Collection entries
-- BEGIN --
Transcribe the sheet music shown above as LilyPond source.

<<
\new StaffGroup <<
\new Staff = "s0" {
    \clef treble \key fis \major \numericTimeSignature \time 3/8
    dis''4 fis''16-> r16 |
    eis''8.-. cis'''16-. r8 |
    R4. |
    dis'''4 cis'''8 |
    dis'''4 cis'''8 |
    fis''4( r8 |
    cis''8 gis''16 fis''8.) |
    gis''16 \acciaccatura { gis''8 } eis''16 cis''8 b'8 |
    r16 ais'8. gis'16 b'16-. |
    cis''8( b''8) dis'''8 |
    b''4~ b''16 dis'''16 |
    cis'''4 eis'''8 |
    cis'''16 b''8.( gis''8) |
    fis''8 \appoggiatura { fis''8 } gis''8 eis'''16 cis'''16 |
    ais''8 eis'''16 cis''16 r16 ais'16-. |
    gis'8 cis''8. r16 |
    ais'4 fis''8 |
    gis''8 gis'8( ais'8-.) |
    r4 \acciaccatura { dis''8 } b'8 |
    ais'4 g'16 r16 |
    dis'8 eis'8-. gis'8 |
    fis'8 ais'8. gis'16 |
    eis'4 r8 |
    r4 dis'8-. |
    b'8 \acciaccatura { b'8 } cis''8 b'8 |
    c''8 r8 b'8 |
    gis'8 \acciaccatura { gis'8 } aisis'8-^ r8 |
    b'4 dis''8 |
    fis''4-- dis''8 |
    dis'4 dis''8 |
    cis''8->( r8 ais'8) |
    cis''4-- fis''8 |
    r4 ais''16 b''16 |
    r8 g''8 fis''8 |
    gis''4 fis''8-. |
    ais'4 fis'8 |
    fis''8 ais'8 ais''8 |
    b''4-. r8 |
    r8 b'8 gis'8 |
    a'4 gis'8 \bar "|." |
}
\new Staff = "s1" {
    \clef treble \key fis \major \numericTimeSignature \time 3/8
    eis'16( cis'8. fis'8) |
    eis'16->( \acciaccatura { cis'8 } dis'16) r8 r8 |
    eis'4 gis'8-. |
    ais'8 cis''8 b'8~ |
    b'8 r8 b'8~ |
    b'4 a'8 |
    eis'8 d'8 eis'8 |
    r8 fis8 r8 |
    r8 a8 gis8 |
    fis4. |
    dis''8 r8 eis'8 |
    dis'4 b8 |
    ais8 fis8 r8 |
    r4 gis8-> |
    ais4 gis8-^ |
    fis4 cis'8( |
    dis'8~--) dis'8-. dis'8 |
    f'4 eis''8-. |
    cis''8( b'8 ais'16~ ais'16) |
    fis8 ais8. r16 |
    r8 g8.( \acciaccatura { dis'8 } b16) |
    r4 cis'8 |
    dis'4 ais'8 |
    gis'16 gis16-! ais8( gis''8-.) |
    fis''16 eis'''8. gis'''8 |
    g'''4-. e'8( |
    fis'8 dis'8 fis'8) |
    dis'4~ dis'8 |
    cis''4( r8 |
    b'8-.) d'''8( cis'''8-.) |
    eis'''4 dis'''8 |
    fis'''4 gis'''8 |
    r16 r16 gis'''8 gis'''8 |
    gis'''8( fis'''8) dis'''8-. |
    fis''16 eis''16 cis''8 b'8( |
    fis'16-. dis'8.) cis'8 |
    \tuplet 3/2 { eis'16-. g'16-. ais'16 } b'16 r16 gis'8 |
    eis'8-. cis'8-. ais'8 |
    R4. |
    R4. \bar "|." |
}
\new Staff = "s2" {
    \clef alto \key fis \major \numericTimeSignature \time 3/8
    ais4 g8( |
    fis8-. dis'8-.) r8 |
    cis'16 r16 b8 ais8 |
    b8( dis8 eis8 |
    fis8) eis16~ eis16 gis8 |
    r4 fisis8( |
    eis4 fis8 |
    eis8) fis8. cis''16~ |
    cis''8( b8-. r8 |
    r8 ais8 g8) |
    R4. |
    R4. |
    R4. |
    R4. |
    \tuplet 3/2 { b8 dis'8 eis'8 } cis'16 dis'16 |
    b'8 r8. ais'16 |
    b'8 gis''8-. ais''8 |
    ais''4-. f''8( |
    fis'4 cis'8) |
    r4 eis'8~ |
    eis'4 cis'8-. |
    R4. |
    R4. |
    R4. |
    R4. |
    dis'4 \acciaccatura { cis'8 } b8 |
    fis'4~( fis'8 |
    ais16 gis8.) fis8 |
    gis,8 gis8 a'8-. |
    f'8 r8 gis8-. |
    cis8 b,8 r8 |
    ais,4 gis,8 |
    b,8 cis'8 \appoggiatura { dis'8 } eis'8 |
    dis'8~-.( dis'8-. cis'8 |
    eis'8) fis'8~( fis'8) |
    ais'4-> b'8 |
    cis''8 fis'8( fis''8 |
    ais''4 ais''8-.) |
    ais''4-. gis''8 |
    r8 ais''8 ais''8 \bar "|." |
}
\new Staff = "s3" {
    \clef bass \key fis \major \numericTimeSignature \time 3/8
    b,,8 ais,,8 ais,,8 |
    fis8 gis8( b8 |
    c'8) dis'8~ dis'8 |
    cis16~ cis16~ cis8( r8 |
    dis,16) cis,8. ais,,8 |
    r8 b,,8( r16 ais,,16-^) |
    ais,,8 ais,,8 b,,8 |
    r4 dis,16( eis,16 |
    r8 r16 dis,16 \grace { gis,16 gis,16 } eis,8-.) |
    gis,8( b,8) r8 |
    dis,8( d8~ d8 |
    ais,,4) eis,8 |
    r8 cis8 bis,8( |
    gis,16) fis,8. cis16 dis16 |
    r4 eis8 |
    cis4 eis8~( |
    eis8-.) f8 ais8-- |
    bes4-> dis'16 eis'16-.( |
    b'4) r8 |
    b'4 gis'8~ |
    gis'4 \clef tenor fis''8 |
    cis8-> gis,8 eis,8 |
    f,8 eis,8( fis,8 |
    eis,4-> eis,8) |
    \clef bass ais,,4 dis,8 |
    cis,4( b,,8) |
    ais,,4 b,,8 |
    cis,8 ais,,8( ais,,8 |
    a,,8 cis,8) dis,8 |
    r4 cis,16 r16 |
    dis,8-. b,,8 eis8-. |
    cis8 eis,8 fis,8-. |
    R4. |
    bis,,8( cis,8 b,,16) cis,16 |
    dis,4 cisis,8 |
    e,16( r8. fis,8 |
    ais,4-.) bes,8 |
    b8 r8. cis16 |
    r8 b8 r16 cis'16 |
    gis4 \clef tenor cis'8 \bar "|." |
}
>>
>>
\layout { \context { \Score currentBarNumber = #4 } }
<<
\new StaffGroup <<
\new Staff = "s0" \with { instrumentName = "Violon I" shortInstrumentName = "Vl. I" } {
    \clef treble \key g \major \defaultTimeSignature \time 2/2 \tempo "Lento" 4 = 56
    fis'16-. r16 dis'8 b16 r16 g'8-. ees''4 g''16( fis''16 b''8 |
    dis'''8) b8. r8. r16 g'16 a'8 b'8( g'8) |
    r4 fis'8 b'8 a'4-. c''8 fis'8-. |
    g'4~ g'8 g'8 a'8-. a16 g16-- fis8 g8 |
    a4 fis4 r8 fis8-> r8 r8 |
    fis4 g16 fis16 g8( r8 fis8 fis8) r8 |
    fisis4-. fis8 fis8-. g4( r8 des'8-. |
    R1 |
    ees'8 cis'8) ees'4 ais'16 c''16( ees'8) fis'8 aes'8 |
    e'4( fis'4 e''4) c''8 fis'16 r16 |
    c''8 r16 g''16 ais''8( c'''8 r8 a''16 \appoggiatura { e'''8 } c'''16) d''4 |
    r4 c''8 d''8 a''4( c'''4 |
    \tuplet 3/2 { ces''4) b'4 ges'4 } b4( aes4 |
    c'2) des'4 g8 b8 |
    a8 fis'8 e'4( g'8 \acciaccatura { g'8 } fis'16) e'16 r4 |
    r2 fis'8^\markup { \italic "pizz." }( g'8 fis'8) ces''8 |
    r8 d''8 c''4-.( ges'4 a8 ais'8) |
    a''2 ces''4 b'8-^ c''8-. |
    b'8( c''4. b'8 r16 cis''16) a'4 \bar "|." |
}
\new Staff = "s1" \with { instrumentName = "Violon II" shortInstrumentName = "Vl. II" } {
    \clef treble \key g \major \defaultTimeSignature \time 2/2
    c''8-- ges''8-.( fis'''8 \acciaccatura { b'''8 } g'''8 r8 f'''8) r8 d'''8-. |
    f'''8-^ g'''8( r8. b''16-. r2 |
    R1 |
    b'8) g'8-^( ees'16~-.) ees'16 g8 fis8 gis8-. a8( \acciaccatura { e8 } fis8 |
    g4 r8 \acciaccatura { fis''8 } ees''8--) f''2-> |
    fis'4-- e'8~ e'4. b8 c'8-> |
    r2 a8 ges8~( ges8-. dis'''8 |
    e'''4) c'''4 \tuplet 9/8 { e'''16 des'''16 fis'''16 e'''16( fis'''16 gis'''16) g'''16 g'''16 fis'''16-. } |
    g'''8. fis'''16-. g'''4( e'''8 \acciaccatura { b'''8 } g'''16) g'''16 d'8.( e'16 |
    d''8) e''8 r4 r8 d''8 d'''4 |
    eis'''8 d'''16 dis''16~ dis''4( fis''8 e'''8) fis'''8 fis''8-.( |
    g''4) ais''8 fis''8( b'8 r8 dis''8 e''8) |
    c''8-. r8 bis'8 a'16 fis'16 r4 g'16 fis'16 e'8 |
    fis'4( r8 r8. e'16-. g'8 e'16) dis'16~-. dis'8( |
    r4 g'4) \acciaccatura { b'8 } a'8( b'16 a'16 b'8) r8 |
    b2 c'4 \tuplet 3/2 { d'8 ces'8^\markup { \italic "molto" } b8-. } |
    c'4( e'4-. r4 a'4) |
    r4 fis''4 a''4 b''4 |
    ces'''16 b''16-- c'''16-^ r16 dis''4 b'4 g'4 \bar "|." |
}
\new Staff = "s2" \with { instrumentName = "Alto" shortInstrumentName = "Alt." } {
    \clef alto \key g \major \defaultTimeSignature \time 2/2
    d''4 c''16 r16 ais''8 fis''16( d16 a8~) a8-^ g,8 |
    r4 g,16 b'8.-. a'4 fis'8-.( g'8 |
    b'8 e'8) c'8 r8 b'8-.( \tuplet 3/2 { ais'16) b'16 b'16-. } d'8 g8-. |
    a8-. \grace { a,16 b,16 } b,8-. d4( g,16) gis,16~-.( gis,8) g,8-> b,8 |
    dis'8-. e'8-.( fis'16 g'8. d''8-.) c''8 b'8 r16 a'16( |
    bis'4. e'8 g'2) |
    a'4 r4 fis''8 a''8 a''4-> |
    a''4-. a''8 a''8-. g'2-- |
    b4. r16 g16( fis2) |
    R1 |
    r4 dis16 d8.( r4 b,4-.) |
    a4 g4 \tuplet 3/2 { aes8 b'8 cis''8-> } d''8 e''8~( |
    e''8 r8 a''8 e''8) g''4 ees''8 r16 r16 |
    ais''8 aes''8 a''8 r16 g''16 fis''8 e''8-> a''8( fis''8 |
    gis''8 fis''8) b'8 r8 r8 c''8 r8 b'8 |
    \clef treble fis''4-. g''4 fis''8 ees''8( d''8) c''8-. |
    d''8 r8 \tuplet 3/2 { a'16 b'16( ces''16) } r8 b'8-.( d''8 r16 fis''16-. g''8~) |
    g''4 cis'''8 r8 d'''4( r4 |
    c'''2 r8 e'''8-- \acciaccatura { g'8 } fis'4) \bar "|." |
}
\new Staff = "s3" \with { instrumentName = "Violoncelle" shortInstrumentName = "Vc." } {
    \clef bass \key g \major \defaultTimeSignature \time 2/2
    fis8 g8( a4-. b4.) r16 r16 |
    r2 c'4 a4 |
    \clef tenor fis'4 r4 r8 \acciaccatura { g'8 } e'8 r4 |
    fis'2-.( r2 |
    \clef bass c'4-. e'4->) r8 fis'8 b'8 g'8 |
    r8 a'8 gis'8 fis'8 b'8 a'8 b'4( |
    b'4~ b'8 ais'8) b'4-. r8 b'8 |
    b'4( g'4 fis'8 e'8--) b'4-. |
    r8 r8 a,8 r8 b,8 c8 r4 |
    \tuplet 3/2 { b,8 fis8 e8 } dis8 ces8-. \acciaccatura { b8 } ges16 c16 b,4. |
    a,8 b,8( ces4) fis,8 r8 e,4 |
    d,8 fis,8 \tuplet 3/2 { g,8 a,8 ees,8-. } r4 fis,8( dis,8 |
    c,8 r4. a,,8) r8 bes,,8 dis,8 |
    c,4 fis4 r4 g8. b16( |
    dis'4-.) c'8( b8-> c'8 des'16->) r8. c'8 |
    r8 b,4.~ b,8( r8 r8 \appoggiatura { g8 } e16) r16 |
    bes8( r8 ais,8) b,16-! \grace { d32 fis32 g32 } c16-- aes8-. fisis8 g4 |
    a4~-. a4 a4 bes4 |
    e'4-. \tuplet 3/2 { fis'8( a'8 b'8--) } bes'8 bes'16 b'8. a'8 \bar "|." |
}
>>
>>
-- END --
*What you will do*
Report every line of the rows above that contains the string "markup", matching case exactly.

*Result of this exercise*
    r2 fis'8^\markup { \italic "pizz." }( g'8 fis'8) ces''8 |
    b2 c'4 \tuplet 3/2 { d'8 ces'8^\markup { \italic "molto" } b8-. } |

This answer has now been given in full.